What needs to be done:
Render each text line in the rows below as a JSON list of strings, one string per line and no blank lines, leaving out the pictures.

-- Supplied material start --

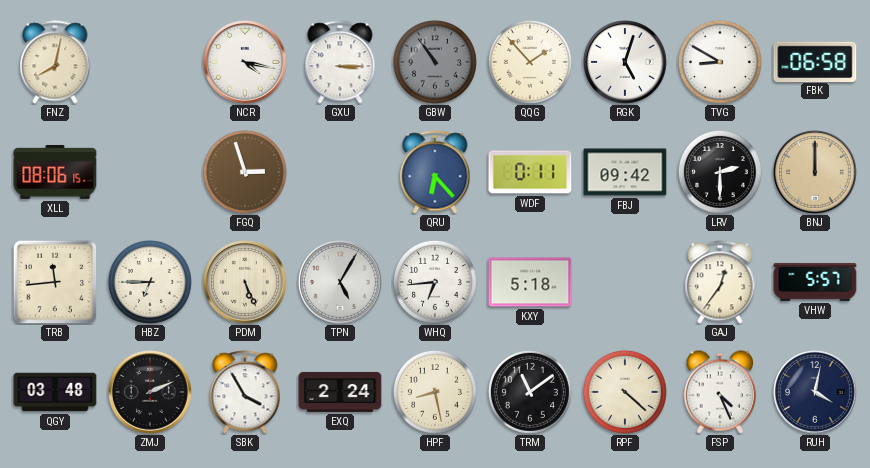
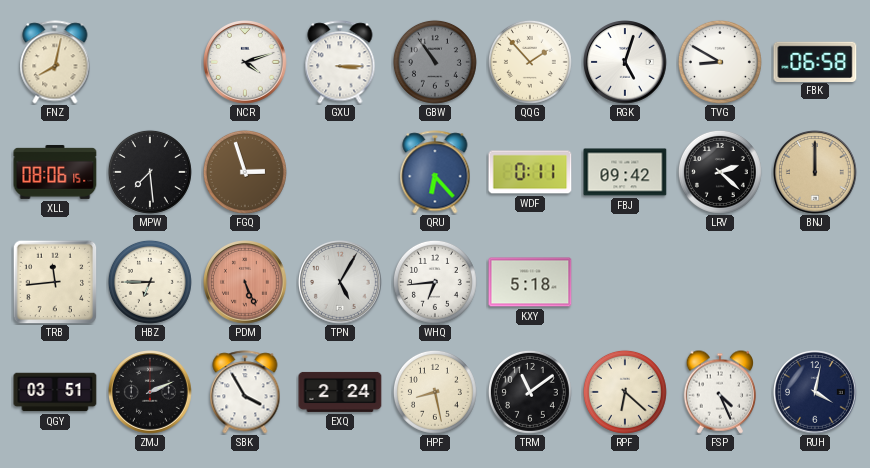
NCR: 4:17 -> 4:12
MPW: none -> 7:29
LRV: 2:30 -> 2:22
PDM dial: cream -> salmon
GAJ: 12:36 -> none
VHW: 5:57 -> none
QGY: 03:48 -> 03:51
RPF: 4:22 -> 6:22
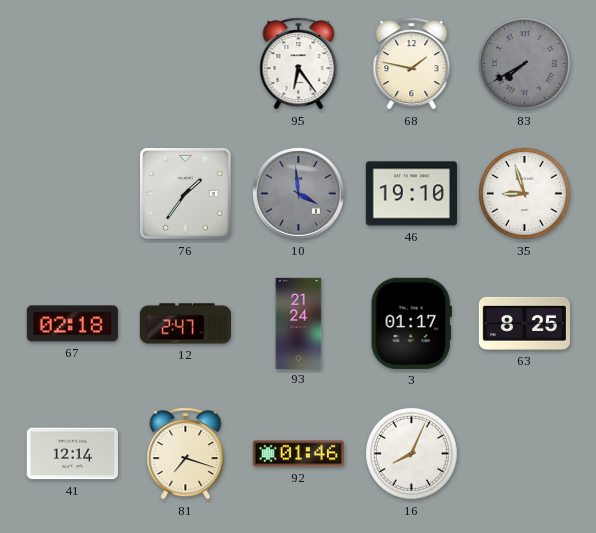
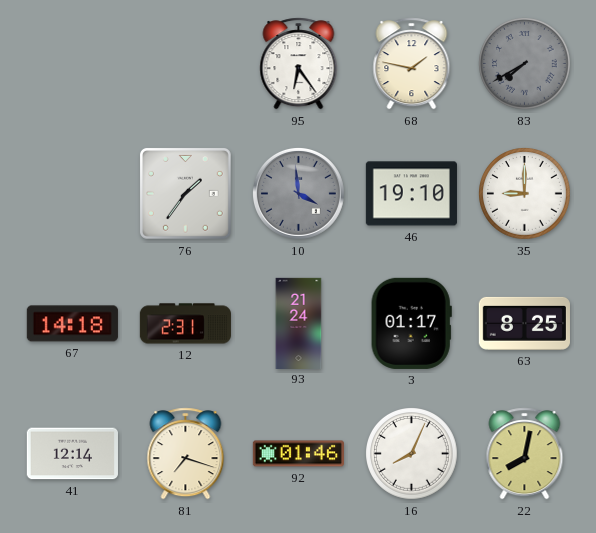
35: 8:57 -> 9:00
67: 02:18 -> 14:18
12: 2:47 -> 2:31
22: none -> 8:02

-- Supplied material end --

Task response:
[
  "NCR: 4:17 -> 4:12",
  "MPW: none -> 7:29",
  "LRV: 2:30 -> 2:22",
  "PDM dial: cream -> salmon",
  "GAJ: 12:36 -> none",
  "VHW: 5:57 -> none",
  "QGY: 03:48 -> 03:51",
  "RPF: 4:22 -> 6:22",
  "35: 8:57 -> 9:00",
  "67: 02:18 -> 14:18",
  "12: 2:47 -> 2:31",
  "22: none -> 8:02"
]